Work instructions: Skip the pictures. Transcribe the rest of the data below without changing a word.

Dataset content:
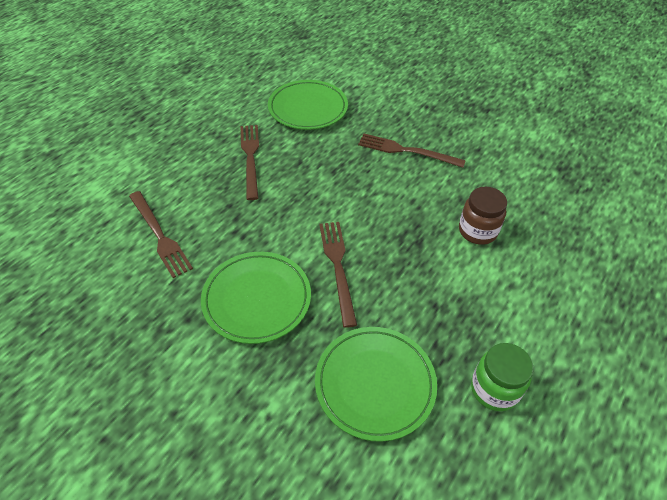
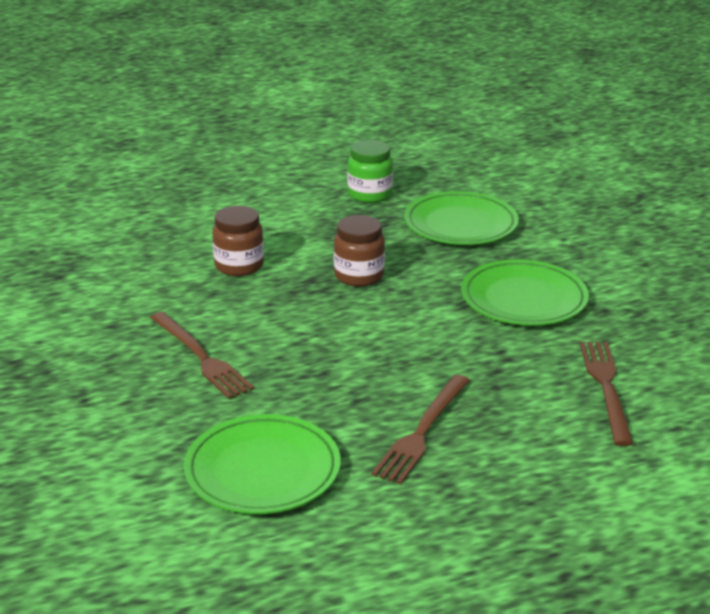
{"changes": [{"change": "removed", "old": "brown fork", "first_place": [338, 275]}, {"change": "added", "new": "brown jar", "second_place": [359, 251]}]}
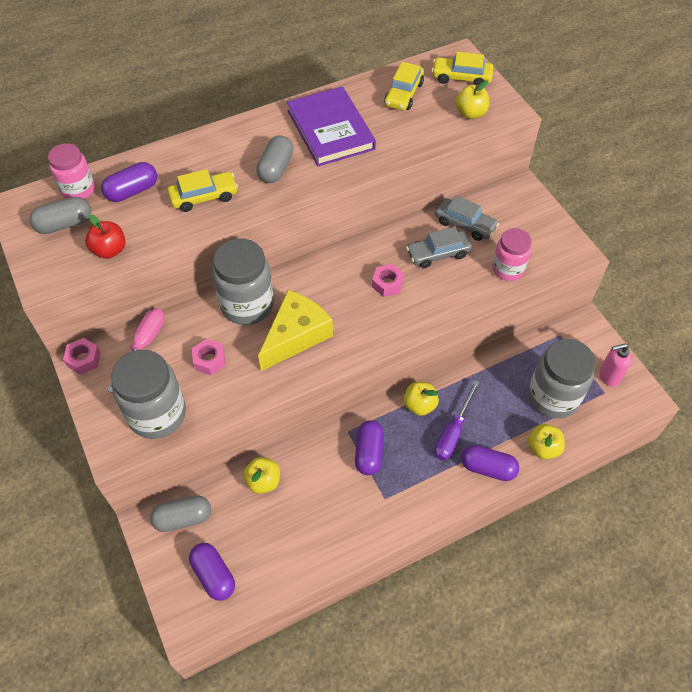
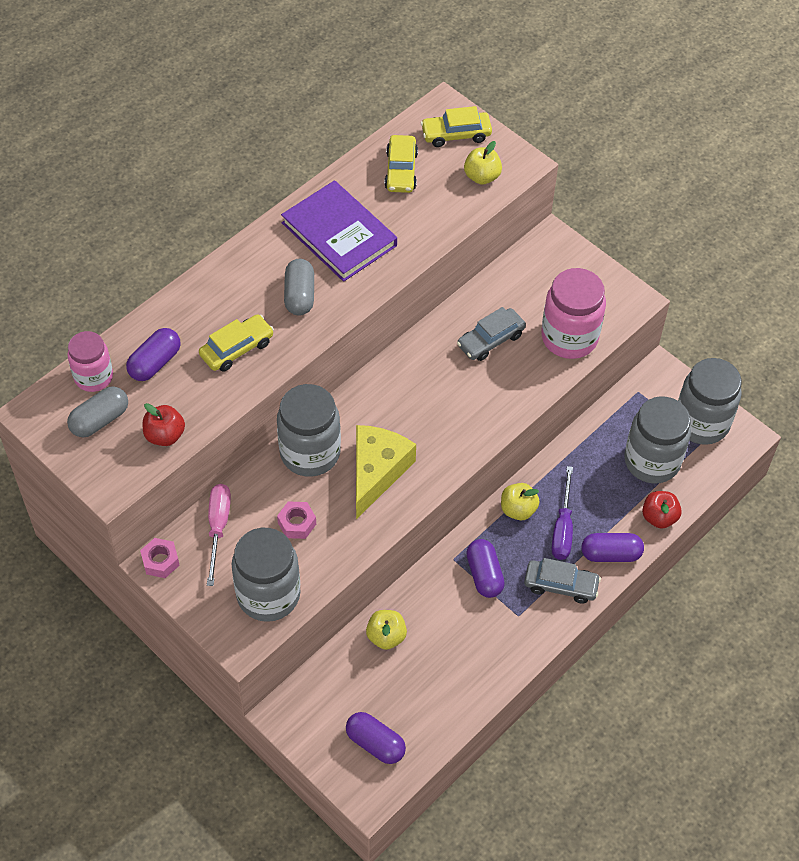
{"changes": [{"change": "removed", "old": "grey capsule", "first_place": [180, 513]}, {"change": "removed", "old": "pink nut", "first_place": [388, 280]}, {"change": "moved", "old": "grey car", "first_place": [467, 218], "second_place": [562, 581]}, {"change": "replaced", "old": "pink soap dispenser", "new": "grey jar", "first_place": [615, 365], "second_place": [710, 401]}, {"change": "recoloured", "old": "yellow apple", "new": "red apple", "first_place": [546, 441], "second_place": [662, 510]}, {"change": "resized", "old": "pink jar", "first_place": [512, 254], "second_place": [573, 313], "factor": 1.59}]}
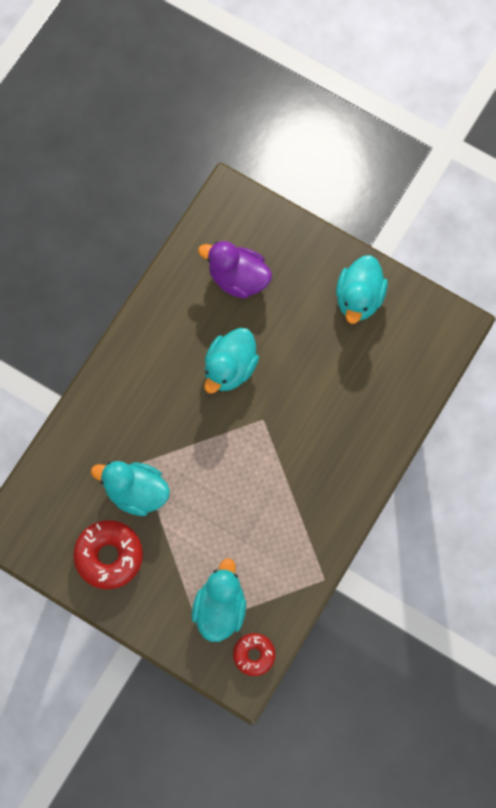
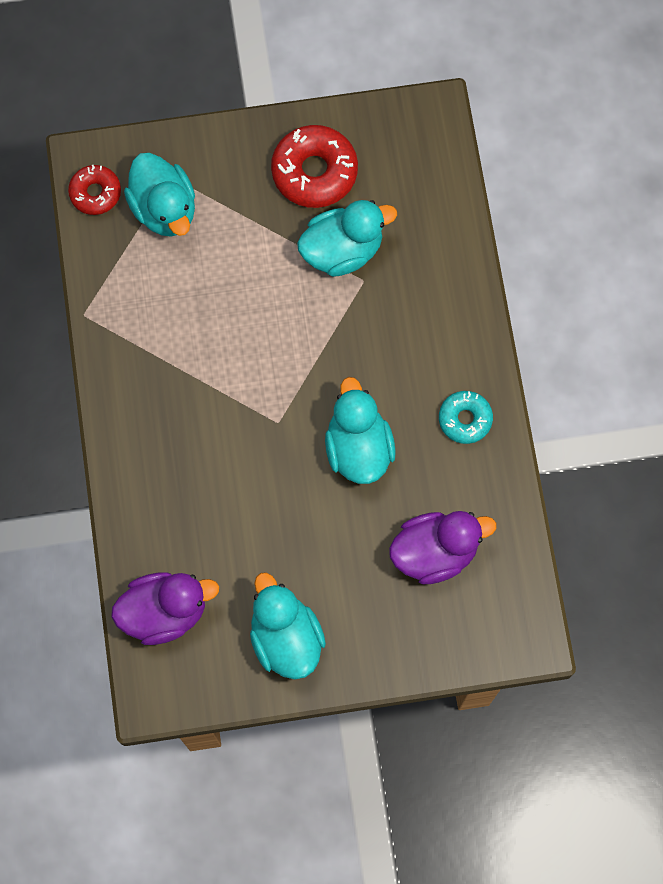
{"changes": [{"change": "added", "new": "purple duck", "second_place": [165, 608]}, {"change": "added", "new": "turquoise donut", "second_place": [466, 417]}]}
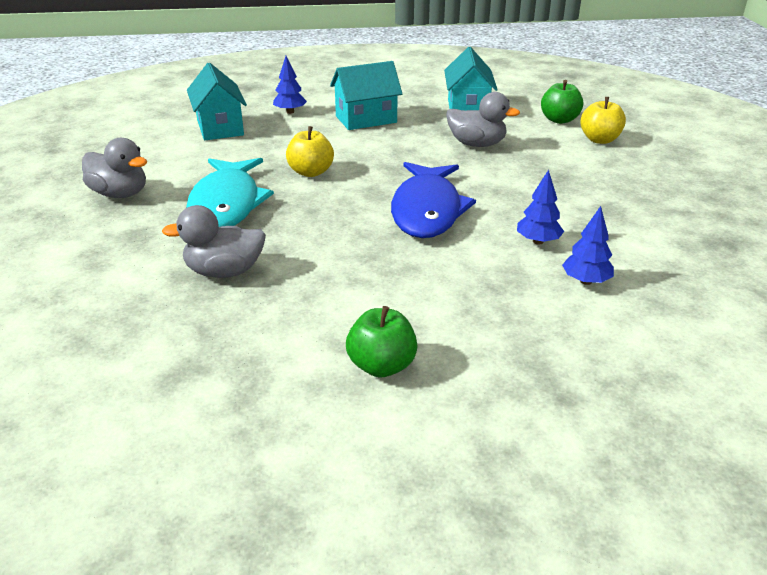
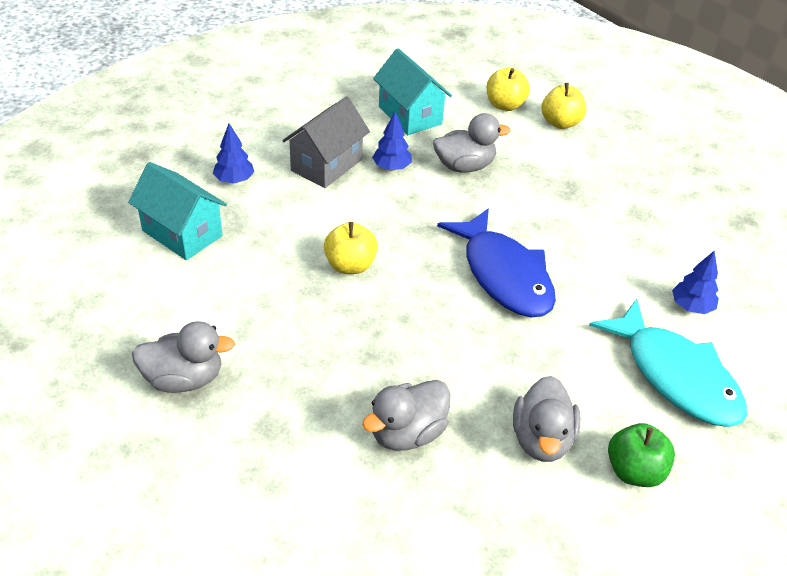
{"changes": [{"change": "added", "new": "grey duck", "second_place": [547, 419]}, {"change": "moved", "old": "turquoise fish", "first_place": [230, 192], "second_place": [668, 363]}, {"change": "moved", "old": "blue tree", "first_place": [540, 206], "second_place": [392, 141]}, {"change": "recoloured", "old": "turquoise house", "new": "grey house", "first_place": [366, 95], "second_place": [326, 142]}, {"change": "recoloured", "old": "green apple", "new": "yellow apple", "first_place": [562, 102], "second_place": [508, 89]}]}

Result below:
{"changes": [{"change": "removed", "old": "brown fork", "first_place": [338, 275]}, {"change": "added", "new": "brown jar", "second_place": [359, 251]}]}
{"changes": [{"change": "removed", "old": "grey capsule", "first_place": [180, 513]}, {"change": "removed", "old": "pink nut", "first_place": [388, 280]}, {"change": "moved", "old": "grey car", "first_place": [467, 218], "second_place": [562, 581]}, {"change": "replaced", "old": "pink soap dispenser", "new": "grey jar", "first_place": [615, 365], "second_place": [710, 401]}, {"change": "recoloured", "old": "yellow apple", "new": "red apple", "first_place": [546, 441], "second_place": [662, 510]}, {"change": "resized", "old": "pink jar", "first_place": [512, 254], "second_place": [573, 313], "factor": 1.59}]}
{"changes": [{"change": "added", "new": "purple duck", "second_place": [165, 608]}, {"change": "added", "new": "turquoise donut", "second_place": [466, 417]}]}
{"changes": [{"change": "added", "new": "grey duck", "second_place": [547, 419]}, {"change": "moved", "old": "turquoise fish", "first_place": [230, 192], "second_place": [668, 363]}, {"change": "moved", "old": "blue tree", "first_place": [540, 206], "second_place": [392, 141]}, {"change": "recoloured", "old": "turquoise house", "new": "grey house", "first_place": [366, 95], "second_place": [326, 142]}, {"change": "recoloured", "old": "green apple", "new": "yellow apple", "first_place": [562, 102], "second_place": [508, 89]}]}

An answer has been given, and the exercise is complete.